Segment Start: Exercise material
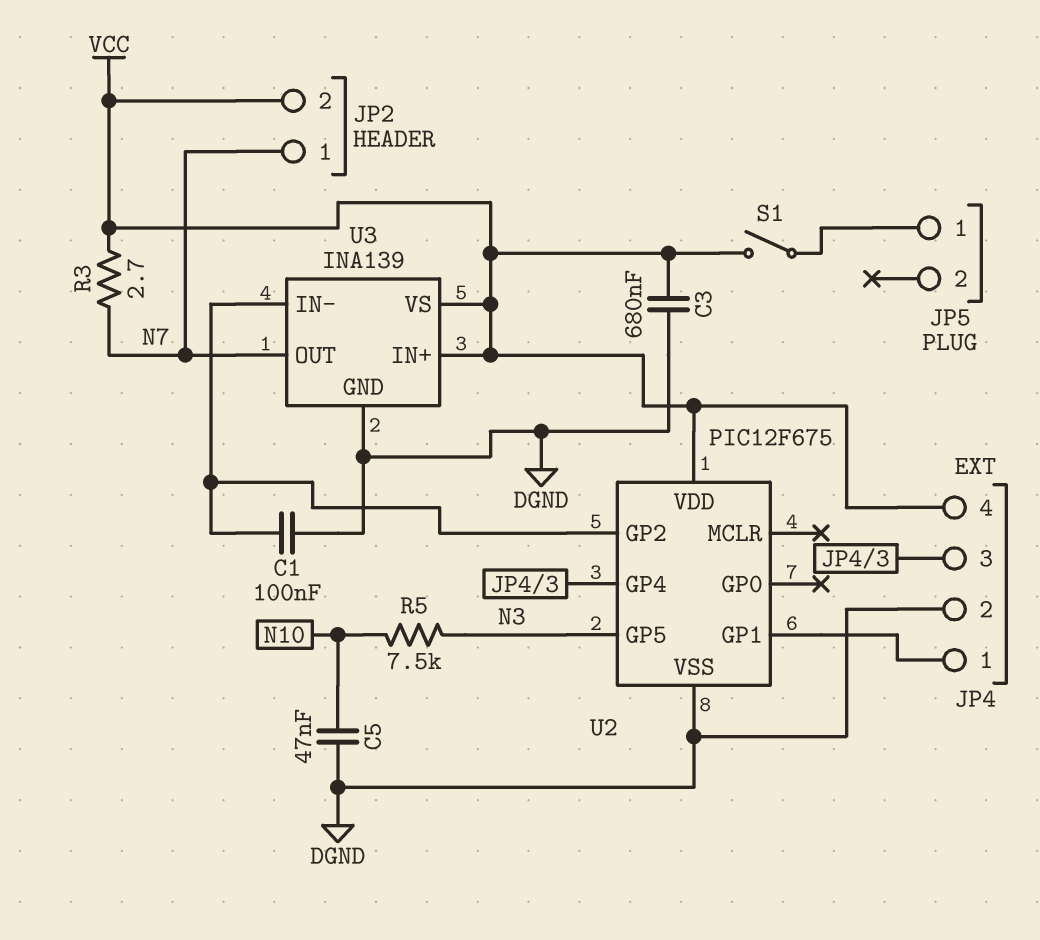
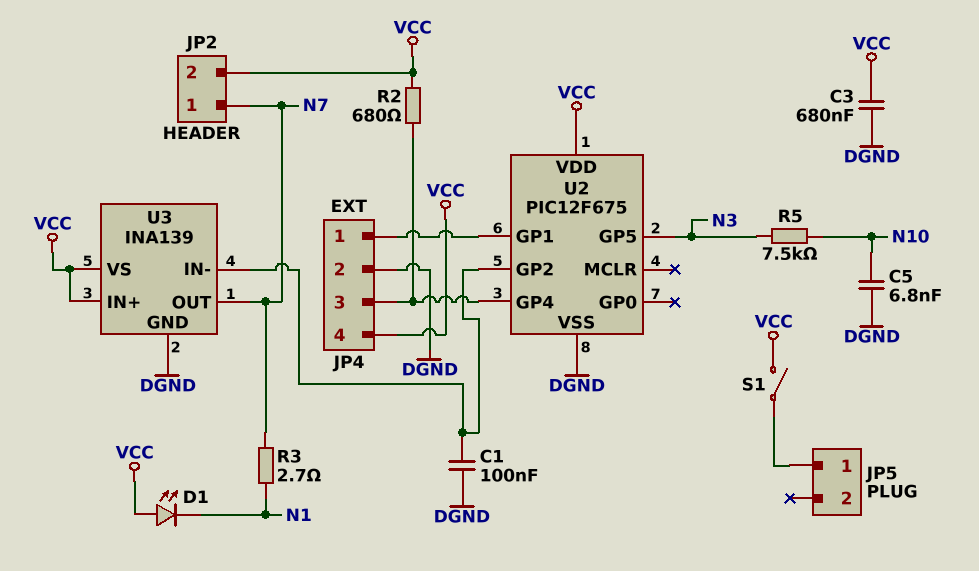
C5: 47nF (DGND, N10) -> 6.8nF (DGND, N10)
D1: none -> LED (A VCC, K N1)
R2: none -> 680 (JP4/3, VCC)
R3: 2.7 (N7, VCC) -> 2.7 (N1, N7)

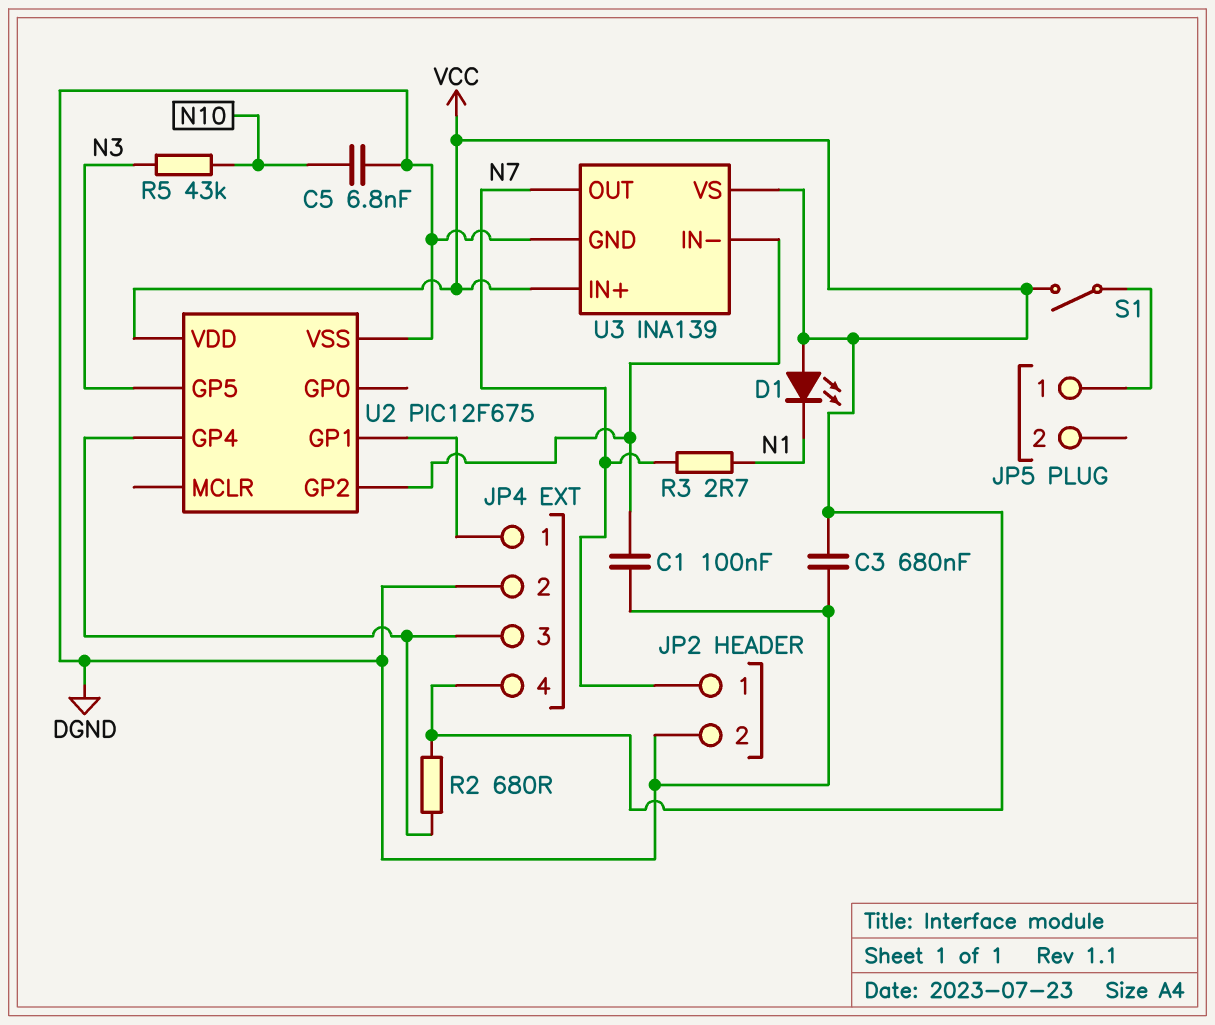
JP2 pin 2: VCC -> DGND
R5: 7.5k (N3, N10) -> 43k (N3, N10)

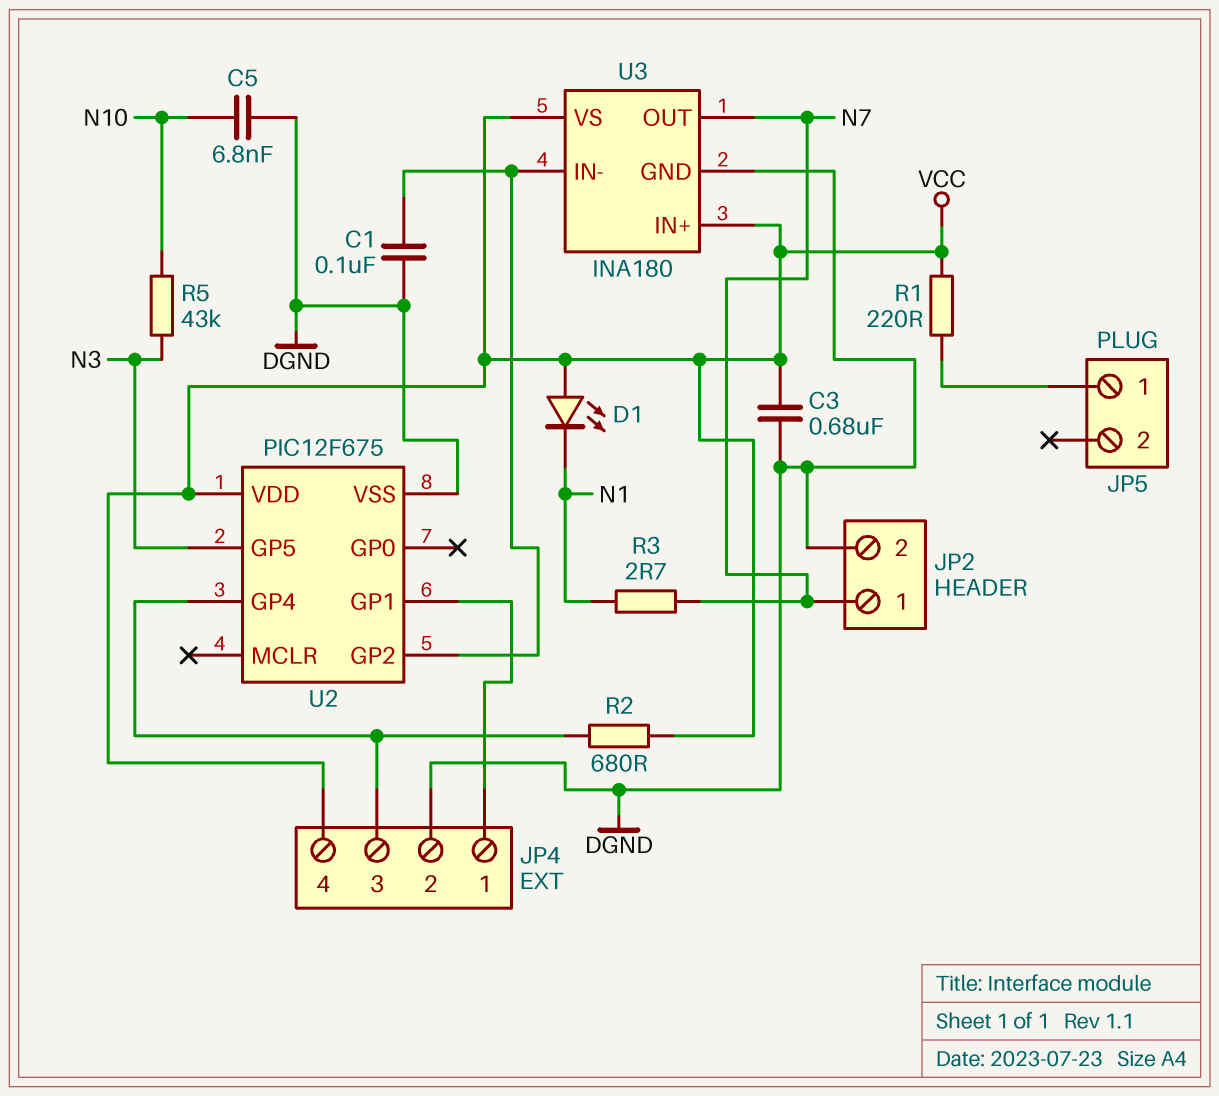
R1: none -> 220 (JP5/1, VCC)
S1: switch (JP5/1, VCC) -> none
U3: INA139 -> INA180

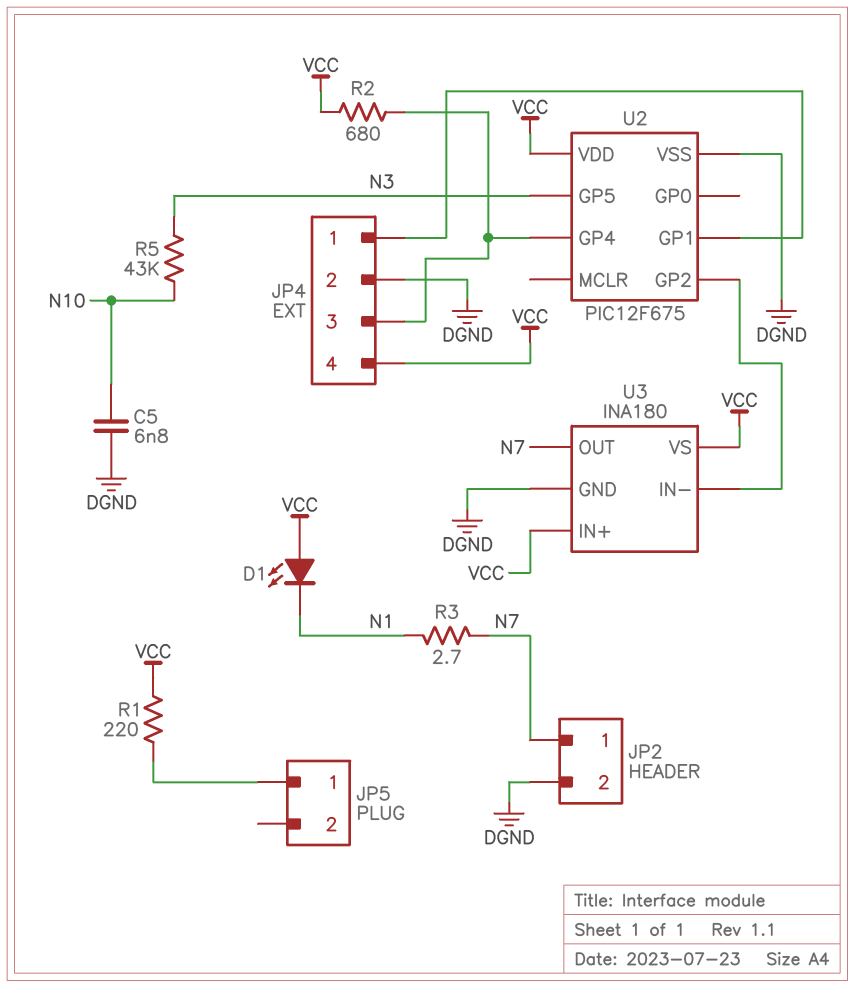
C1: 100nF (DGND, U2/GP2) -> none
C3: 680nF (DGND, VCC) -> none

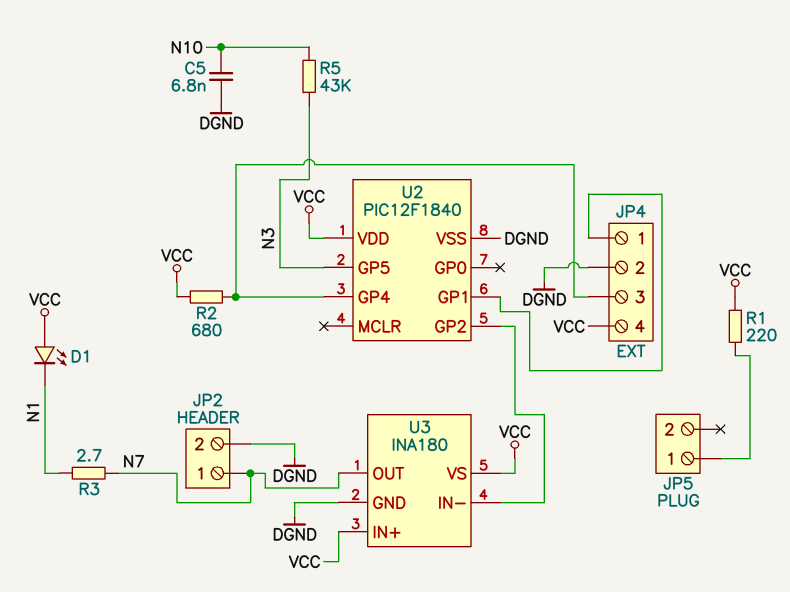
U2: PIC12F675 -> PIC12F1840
Segment End: Exercise material
Segment Start: Exercise material
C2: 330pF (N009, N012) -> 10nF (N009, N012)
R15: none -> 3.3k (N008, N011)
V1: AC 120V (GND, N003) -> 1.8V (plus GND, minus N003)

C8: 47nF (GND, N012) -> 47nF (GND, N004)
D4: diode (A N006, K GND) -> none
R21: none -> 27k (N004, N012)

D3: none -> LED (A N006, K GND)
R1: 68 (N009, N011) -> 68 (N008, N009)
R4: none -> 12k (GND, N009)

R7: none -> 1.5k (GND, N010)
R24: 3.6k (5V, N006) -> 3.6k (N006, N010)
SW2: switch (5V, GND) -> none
Segment End: Exercise material
Segment Start: Exercise material
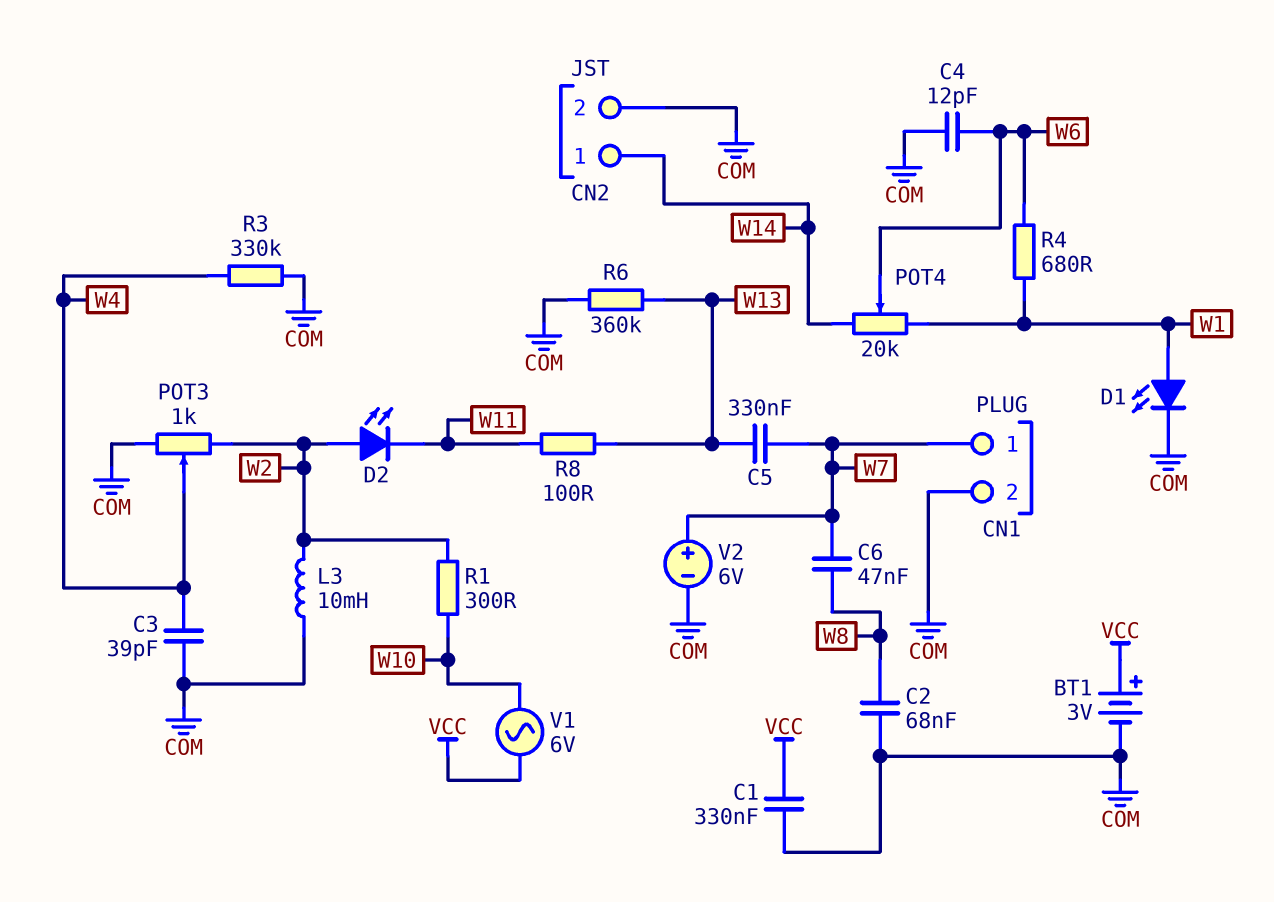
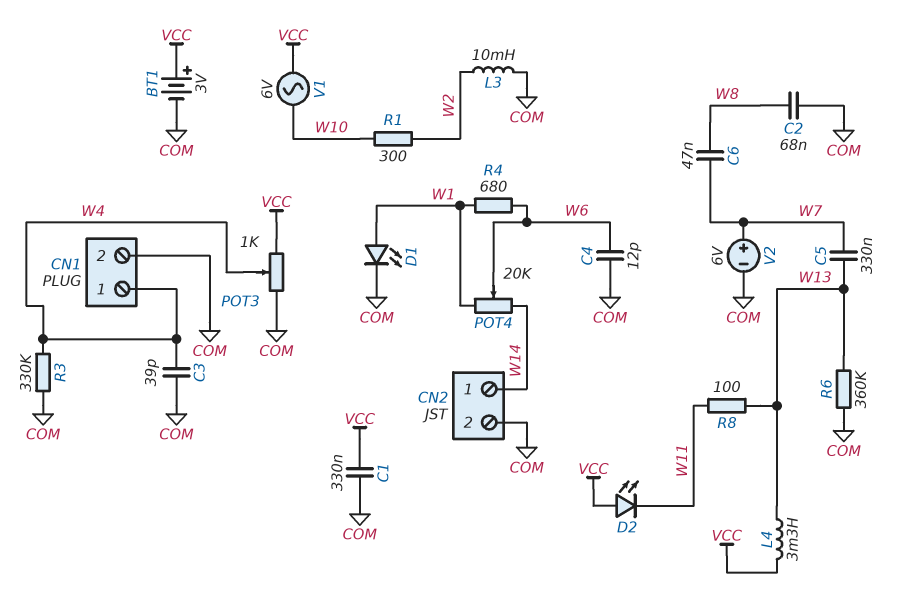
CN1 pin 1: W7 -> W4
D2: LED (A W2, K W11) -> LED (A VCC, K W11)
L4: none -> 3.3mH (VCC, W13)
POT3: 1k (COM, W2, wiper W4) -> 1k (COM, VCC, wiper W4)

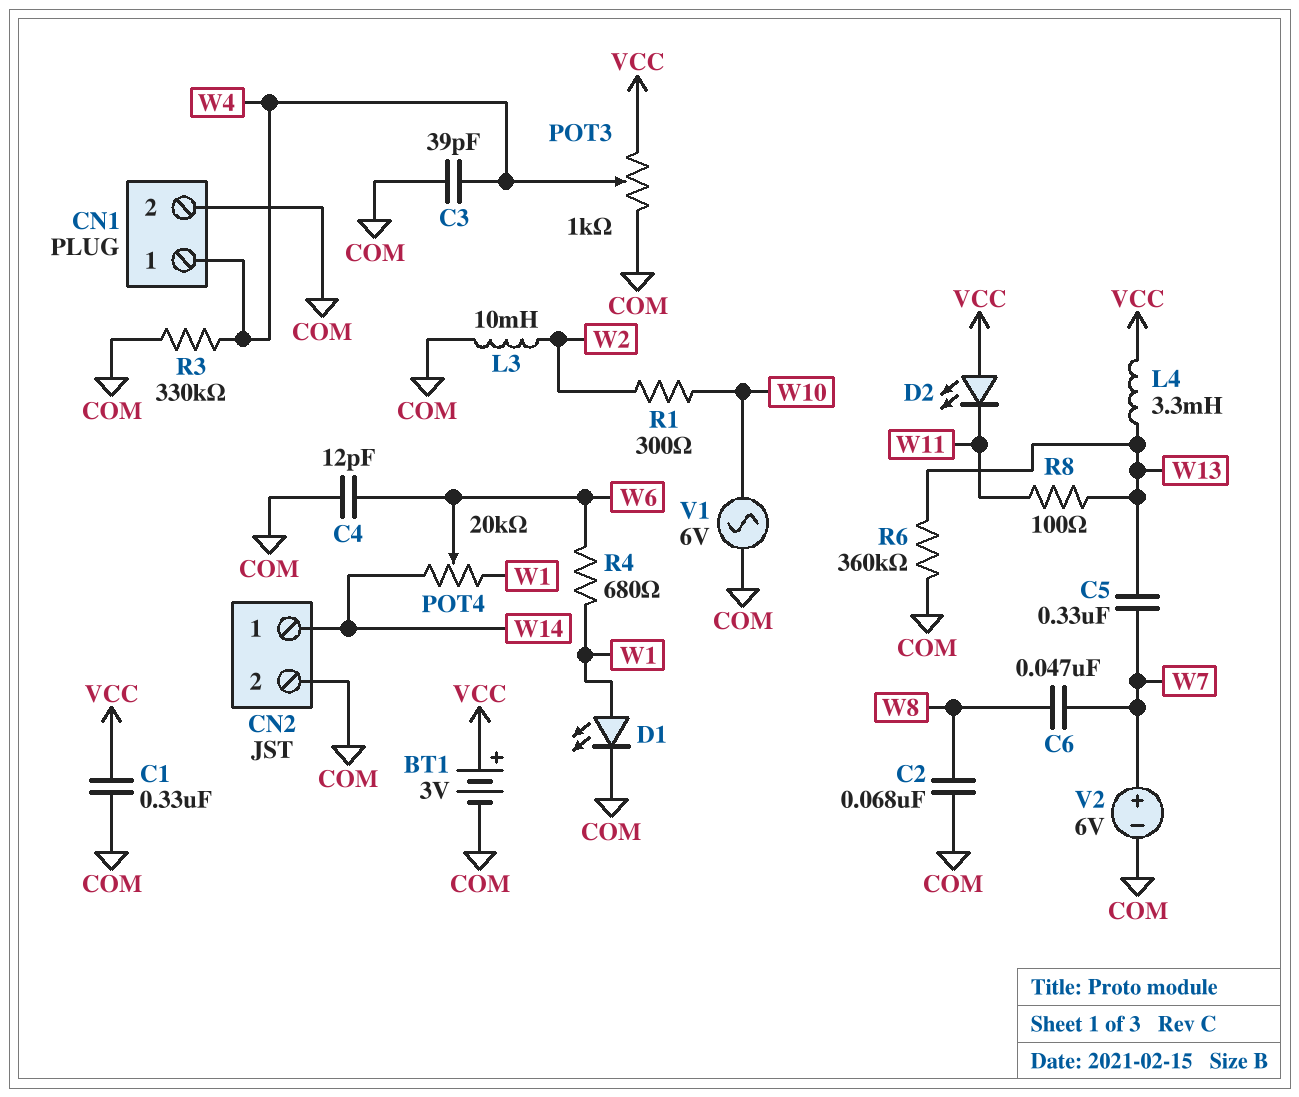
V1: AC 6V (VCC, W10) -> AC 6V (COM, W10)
Segment End: Exercise material
_Activity:_ Say how many lines above contain "switch", and give no words besides the number.

_Response to this exercise:_ 2